Pull out every line of the records below that contains the string "Violino" and copy each one in full. Case counts, so a line with the string in different capitalization doesn't qualify.

:: Data section

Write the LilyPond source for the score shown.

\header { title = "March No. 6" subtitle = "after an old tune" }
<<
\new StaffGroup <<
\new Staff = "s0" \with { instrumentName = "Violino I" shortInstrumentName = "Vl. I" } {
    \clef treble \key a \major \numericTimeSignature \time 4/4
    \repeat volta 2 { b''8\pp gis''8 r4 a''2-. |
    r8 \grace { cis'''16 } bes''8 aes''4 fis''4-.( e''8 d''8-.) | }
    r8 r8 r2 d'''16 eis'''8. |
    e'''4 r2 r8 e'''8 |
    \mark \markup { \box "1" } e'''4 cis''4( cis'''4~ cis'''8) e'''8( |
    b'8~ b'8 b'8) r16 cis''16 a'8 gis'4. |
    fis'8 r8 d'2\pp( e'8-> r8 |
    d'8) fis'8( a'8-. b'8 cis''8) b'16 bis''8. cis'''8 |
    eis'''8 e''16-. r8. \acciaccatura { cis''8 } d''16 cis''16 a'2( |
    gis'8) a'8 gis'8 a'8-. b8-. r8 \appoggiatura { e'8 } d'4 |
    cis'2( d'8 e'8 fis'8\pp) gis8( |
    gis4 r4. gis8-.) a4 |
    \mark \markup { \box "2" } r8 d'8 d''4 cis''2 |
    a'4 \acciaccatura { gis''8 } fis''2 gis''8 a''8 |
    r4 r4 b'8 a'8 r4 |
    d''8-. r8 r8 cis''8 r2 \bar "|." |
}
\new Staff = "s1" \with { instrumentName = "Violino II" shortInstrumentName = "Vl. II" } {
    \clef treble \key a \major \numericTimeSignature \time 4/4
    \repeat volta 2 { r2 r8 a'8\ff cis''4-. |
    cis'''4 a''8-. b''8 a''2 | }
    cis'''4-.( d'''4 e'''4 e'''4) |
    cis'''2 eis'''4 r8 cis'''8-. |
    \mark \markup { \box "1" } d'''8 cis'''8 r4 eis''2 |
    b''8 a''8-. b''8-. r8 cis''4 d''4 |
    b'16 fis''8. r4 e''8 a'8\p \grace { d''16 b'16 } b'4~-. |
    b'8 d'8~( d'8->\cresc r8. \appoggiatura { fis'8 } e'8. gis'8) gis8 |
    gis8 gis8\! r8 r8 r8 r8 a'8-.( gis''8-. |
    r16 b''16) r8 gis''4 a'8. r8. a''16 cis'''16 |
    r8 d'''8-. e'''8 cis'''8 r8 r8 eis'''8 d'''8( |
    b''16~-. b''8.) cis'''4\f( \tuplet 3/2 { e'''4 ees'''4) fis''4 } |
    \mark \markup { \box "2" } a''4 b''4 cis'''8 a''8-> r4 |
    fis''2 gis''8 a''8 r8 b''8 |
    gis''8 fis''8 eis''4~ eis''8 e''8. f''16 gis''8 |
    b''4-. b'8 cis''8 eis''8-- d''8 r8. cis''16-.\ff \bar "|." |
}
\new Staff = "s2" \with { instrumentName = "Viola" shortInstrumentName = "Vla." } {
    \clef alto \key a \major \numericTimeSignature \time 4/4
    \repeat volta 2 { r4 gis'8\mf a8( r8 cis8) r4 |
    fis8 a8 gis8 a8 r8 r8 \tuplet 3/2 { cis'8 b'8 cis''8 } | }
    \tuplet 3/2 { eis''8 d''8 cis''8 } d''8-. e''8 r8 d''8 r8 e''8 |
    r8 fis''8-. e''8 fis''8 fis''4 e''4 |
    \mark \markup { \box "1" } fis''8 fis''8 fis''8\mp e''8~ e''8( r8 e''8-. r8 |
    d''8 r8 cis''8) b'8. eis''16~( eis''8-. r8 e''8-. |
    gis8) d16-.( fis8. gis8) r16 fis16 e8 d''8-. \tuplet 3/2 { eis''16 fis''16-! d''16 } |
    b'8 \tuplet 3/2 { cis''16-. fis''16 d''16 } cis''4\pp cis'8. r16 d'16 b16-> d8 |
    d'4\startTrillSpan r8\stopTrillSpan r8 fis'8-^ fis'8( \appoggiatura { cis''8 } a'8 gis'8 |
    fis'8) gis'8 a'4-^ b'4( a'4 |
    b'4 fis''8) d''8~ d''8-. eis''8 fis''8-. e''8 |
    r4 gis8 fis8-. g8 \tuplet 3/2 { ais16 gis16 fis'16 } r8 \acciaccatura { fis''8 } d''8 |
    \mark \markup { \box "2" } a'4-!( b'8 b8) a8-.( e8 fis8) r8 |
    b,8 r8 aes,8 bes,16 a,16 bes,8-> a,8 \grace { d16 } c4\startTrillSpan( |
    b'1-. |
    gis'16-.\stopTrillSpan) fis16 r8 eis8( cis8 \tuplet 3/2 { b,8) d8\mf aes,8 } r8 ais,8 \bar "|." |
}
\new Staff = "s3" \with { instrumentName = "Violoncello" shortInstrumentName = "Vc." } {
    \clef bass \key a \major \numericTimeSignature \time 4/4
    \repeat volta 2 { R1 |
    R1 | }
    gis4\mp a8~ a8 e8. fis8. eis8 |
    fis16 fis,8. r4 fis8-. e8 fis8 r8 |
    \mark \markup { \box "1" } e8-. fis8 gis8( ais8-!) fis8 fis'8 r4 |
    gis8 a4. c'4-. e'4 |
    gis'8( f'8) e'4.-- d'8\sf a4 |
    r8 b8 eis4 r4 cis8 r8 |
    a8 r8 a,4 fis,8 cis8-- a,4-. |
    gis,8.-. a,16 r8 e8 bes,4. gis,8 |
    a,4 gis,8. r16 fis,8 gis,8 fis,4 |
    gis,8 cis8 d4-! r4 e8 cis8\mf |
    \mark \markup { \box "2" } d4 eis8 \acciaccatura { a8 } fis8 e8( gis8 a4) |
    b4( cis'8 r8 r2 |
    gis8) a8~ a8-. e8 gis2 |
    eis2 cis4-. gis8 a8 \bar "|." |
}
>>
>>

::::

* **Exercise solution**
\new Staff = "s0" \with { instrumentName = "Violino I" shortInstrumentName = "Vl. I" } {
\new Staff = "s1" \with { instrumentName = "Violino II" shortInstrumentName = "Vl. II" } {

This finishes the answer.